== PROVIDED DATA ==

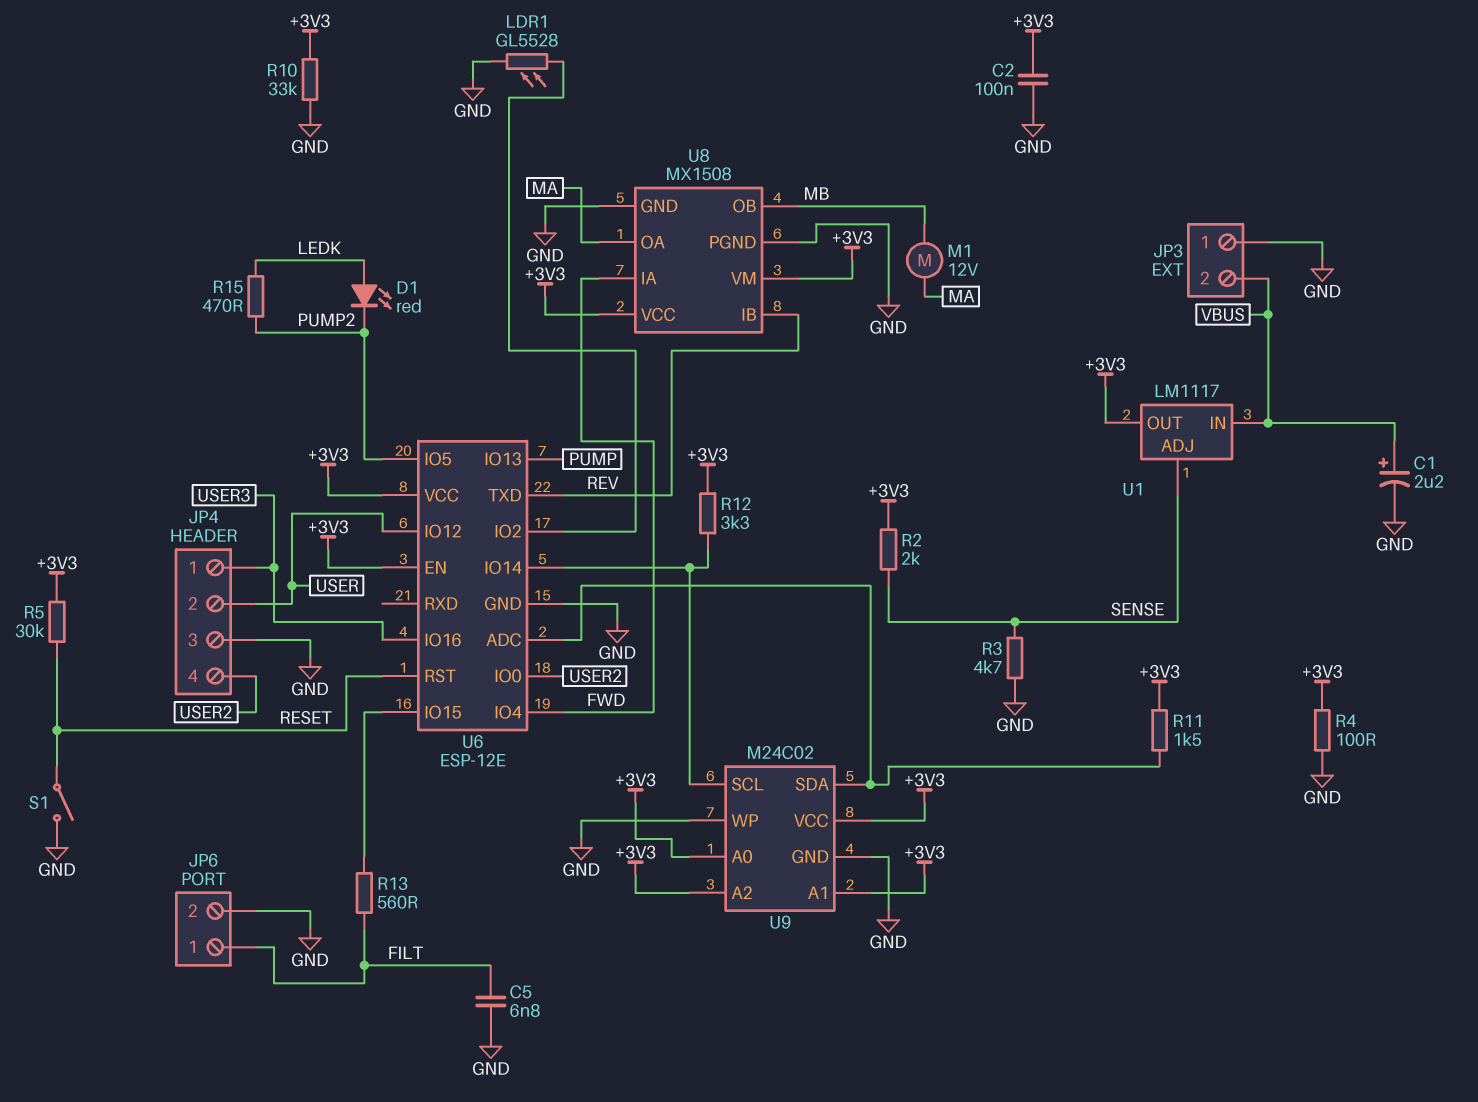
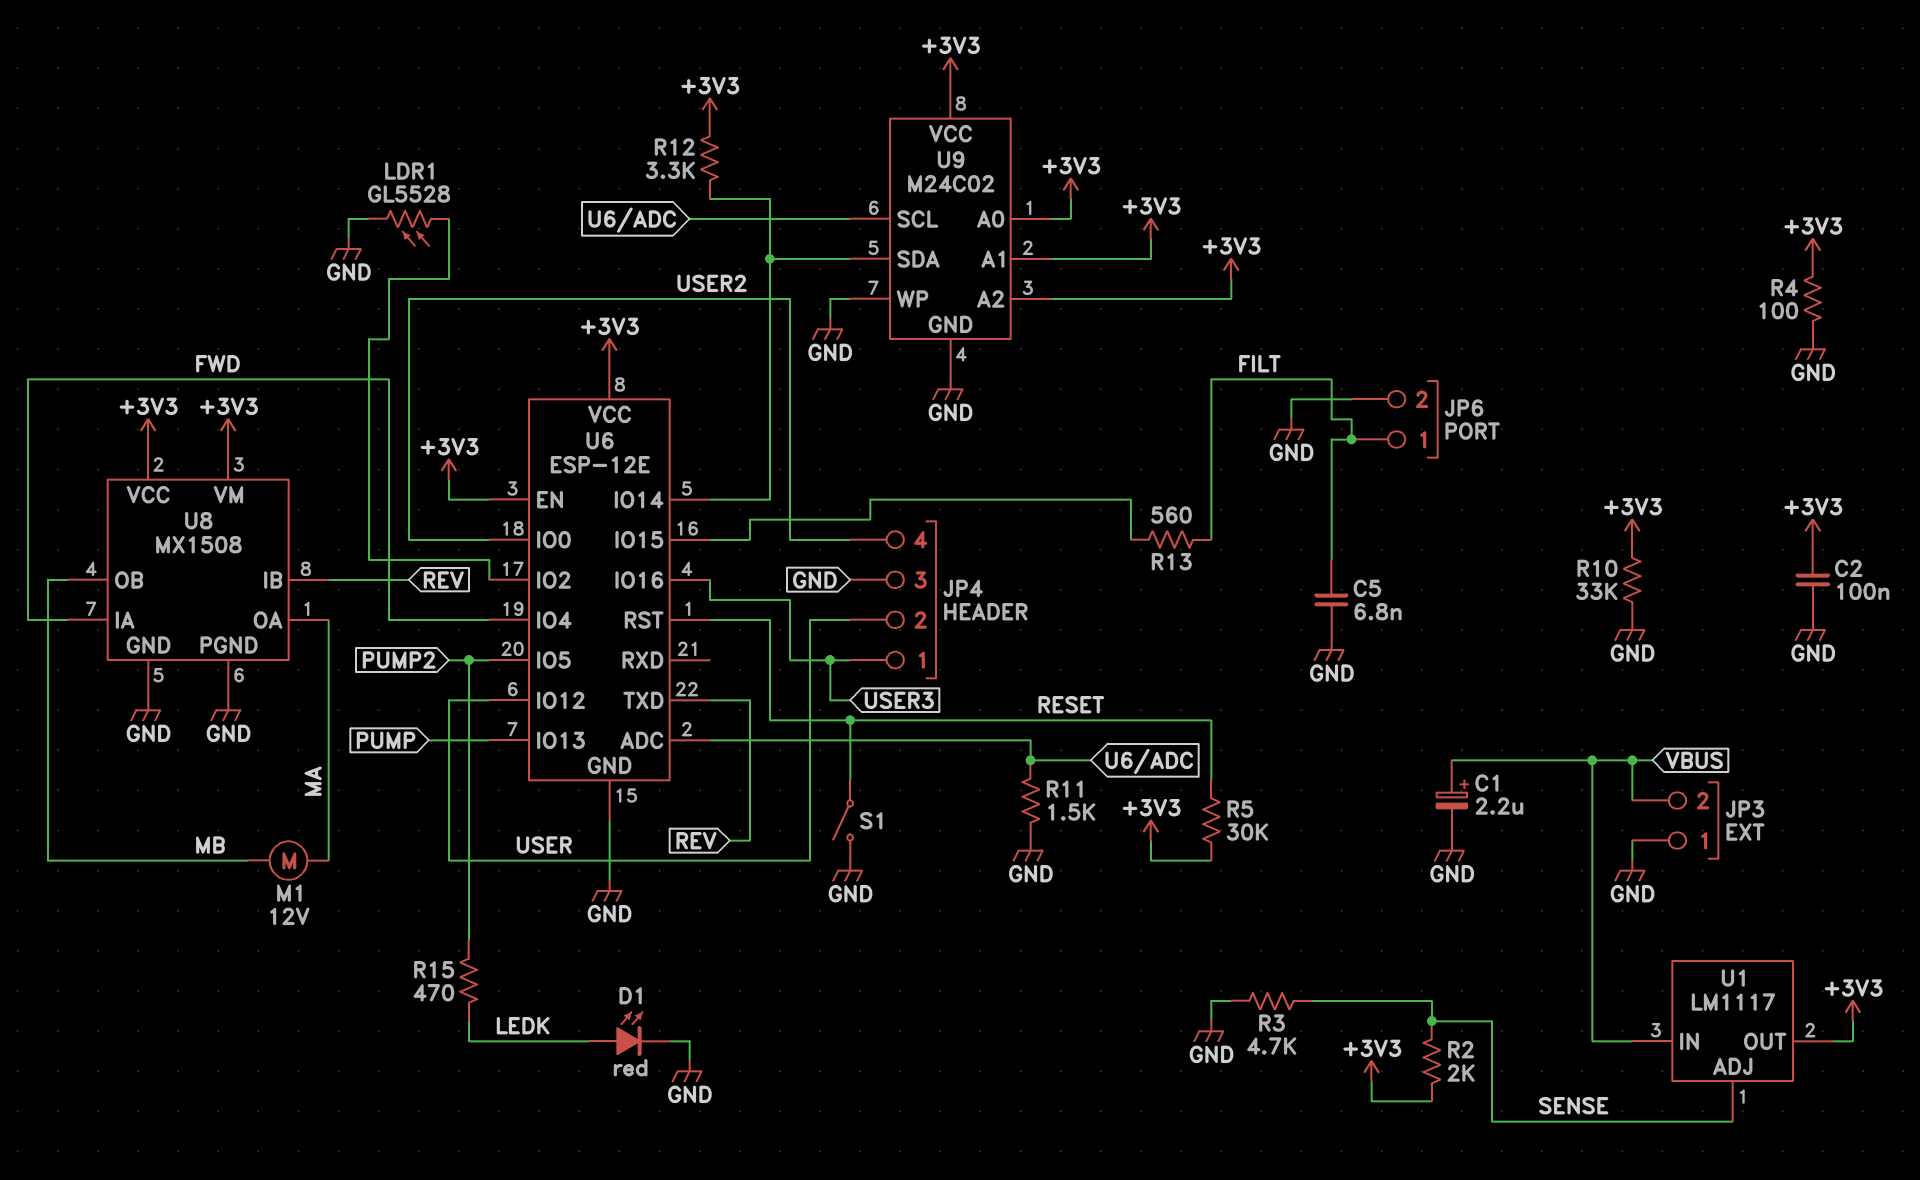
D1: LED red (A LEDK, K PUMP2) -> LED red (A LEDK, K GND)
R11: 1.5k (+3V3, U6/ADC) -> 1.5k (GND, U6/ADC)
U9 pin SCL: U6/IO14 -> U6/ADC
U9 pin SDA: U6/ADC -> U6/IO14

===
== PROVIDED DATA ==

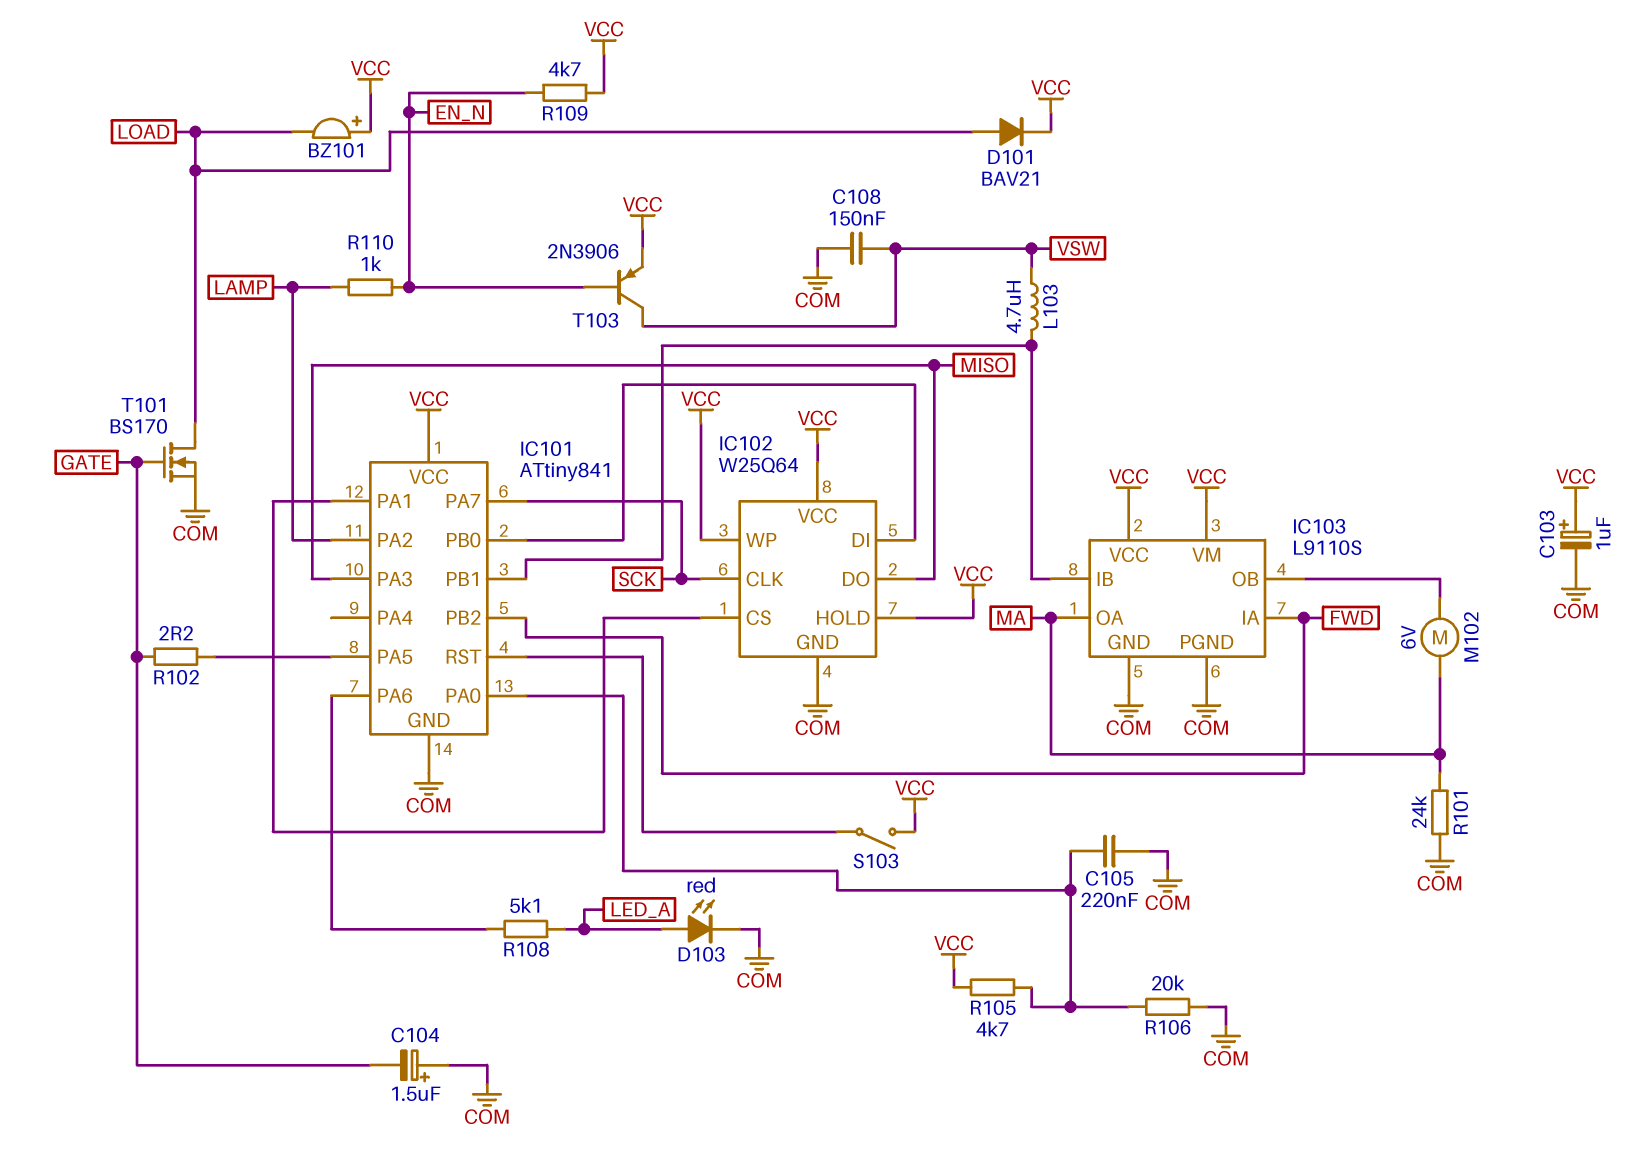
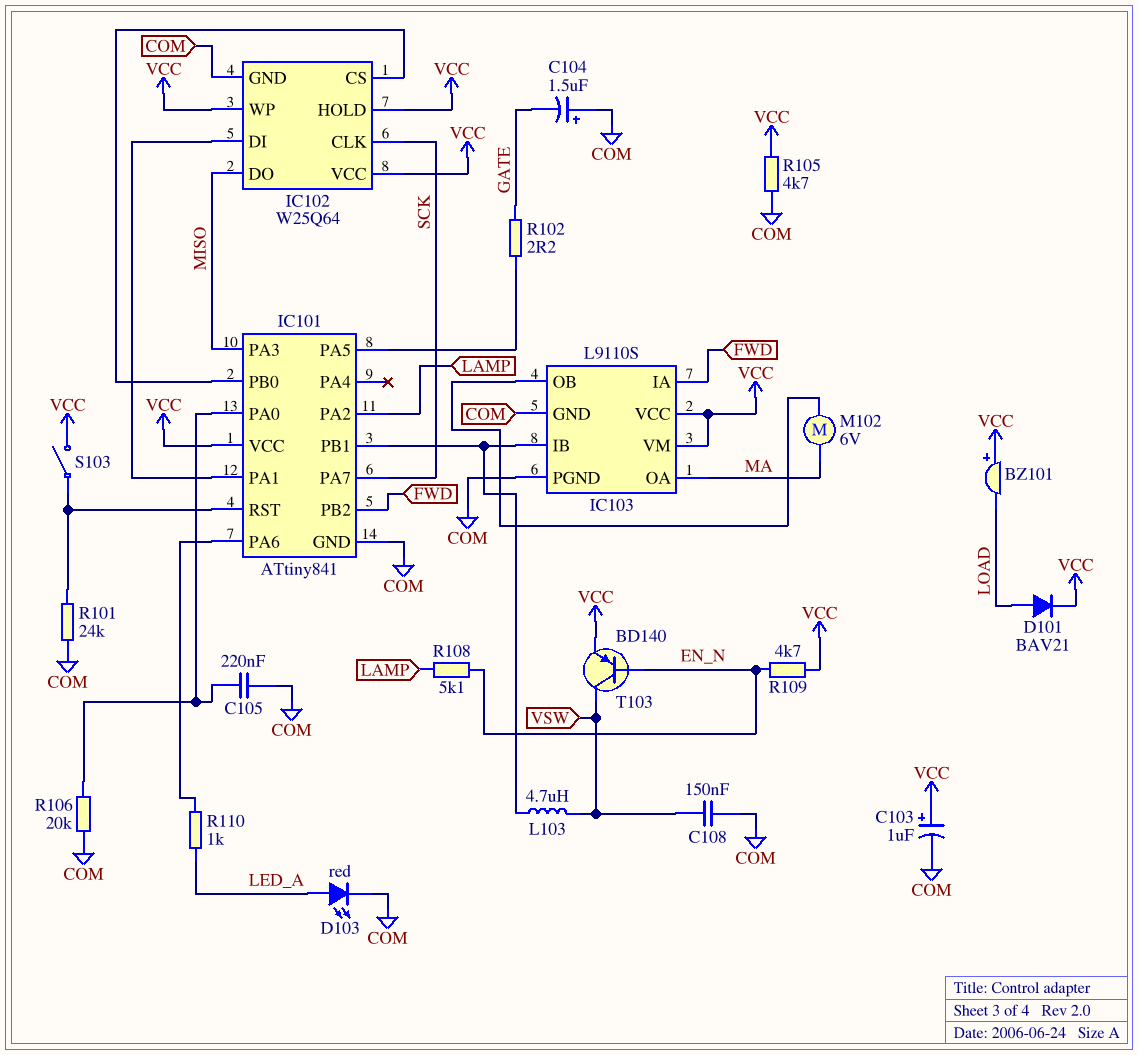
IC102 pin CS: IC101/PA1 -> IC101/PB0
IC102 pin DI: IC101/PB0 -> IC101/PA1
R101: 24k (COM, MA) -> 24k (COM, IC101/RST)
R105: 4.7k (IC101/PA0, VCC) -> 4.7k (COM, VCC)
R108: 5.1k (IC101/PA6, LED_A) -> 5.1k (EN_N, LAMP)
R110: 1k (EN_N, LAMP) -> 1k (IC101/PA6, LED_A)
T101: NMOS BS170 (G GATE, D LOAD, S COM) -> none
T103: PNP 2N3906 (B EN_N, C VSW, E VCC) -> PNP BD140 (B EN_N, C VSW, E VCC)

===

TASK STATEMENT:
Extract, from the material above, each line holding the word "LAMP".

RESULT OF THE TASK:
R108: 5.1k (IC101/PA6, LED_A) -> 5.1k (EN_N, LAMP)
R110: 1k (EN_N, LAMP) -> 1k (IC101/PA6, LED_A)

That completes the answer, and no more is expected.